Exercise brief
Write out again only the lines between the one with "plátano/amarillo 149 197" and the end of the records below, both ends counted, and don't include the pictures.

Exercise data

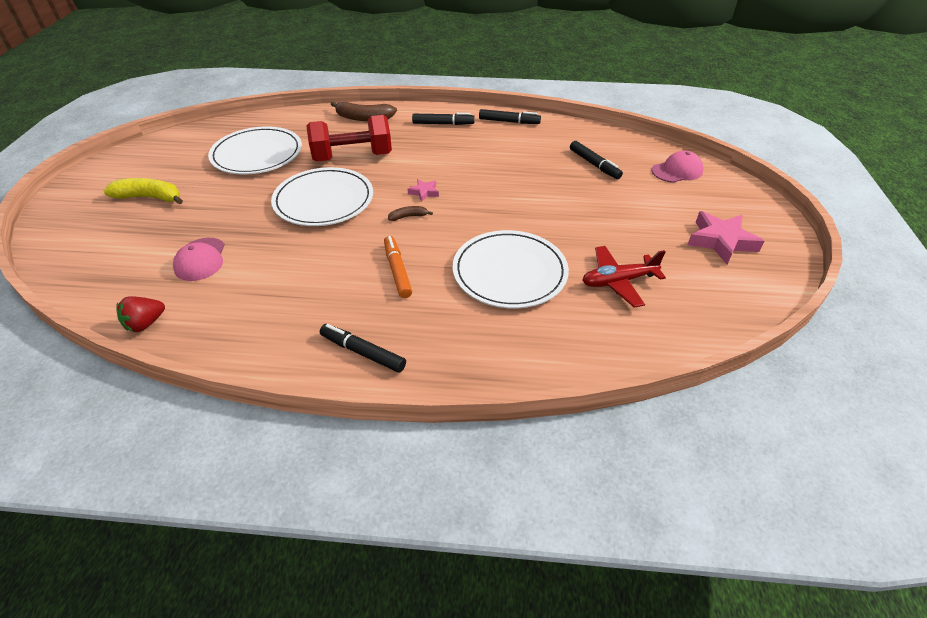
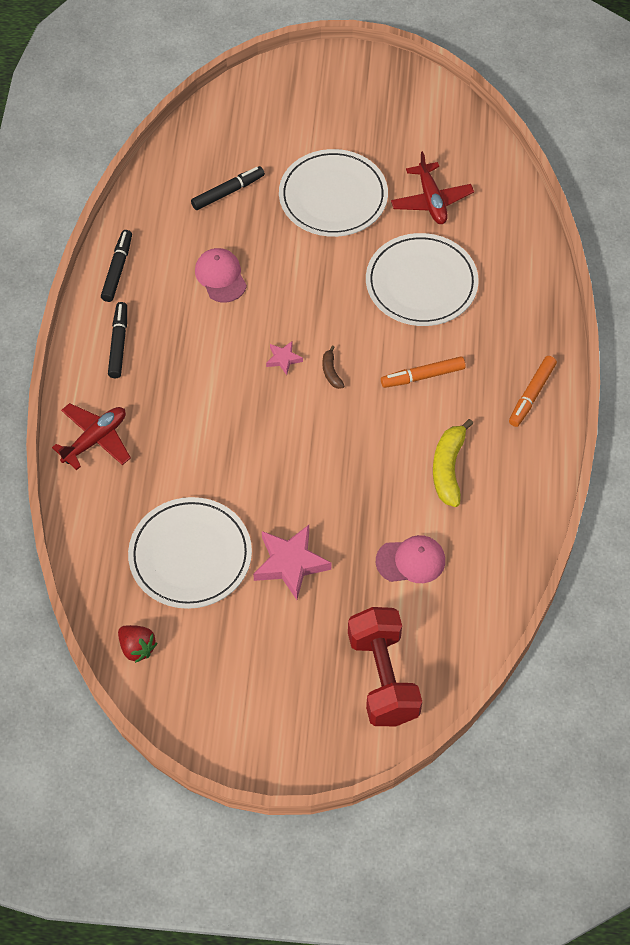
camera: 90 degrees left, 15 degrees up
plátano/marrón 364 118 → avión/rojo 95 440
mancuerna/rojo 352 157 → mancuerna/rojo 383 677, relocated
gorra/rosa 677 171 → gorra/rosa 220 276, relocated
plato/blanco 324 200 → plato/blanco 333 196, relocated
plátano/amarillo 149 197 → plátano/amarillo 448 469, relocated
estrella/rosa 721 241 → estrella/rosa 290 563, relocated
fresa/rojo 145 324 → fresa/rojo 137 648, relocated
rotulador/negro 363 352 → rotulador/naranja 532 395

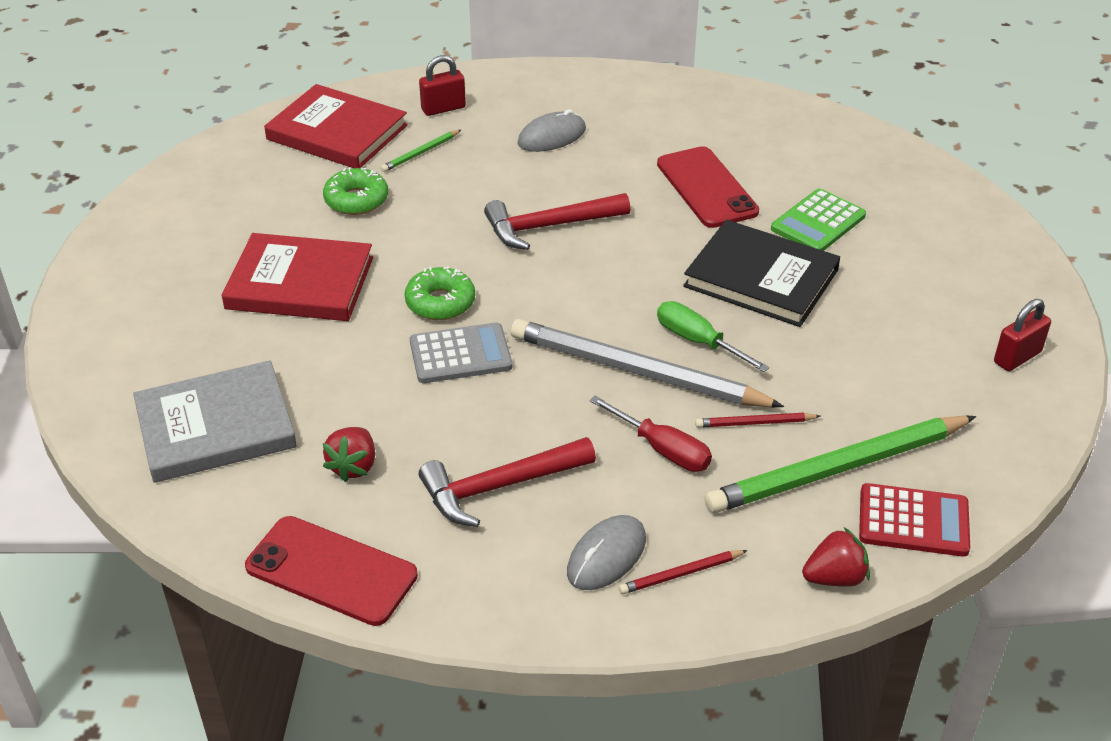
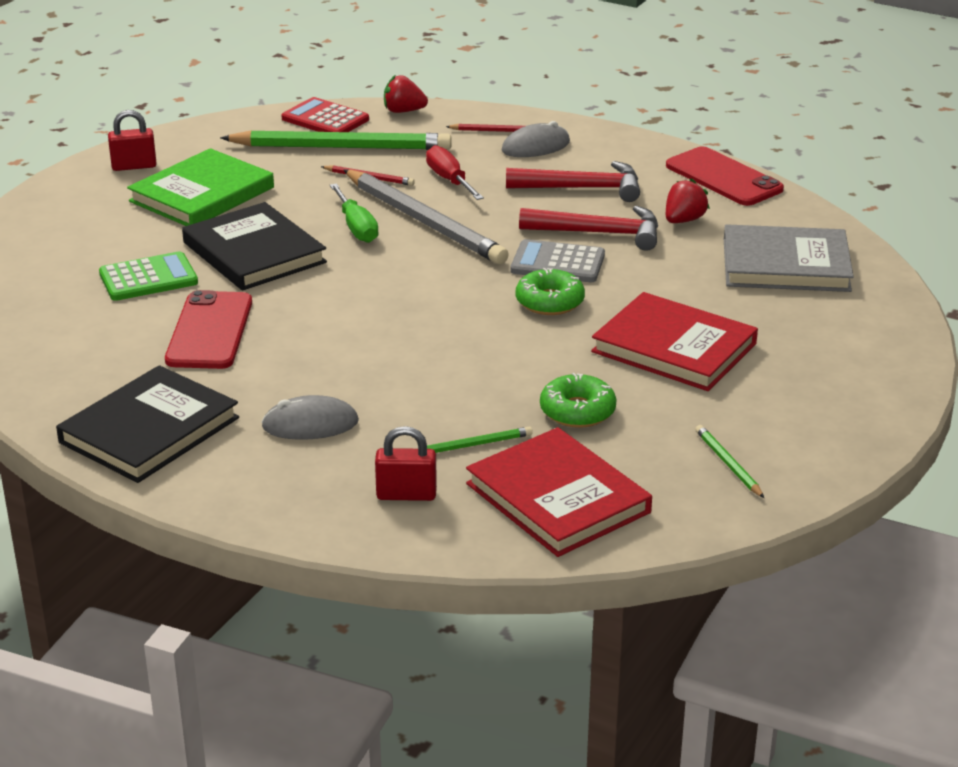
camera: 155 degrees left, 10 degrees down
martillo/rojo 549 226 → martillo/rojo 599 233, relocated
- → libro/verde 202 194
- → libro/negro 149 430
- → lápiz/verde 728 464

Solution to the problem
plátano/amarillo 149 197 → plátano/amarillo 448 469, relocated
estrella/rosa 721 241 → estrella/rosa 290 563, relocated
fresa/rojo 145 324 → fresa/rojo 137 648, relocated
rotulador/negro 363 352 → rotulador/naranja 532 395

camera: 155 degrees left, 10 degrees down
martillo/rojo 549 226 → martillo/rojo 599 233, relocated
- → libro/verde 202 194
- → libro/negro 149 430
- → lápiz/verde 728 464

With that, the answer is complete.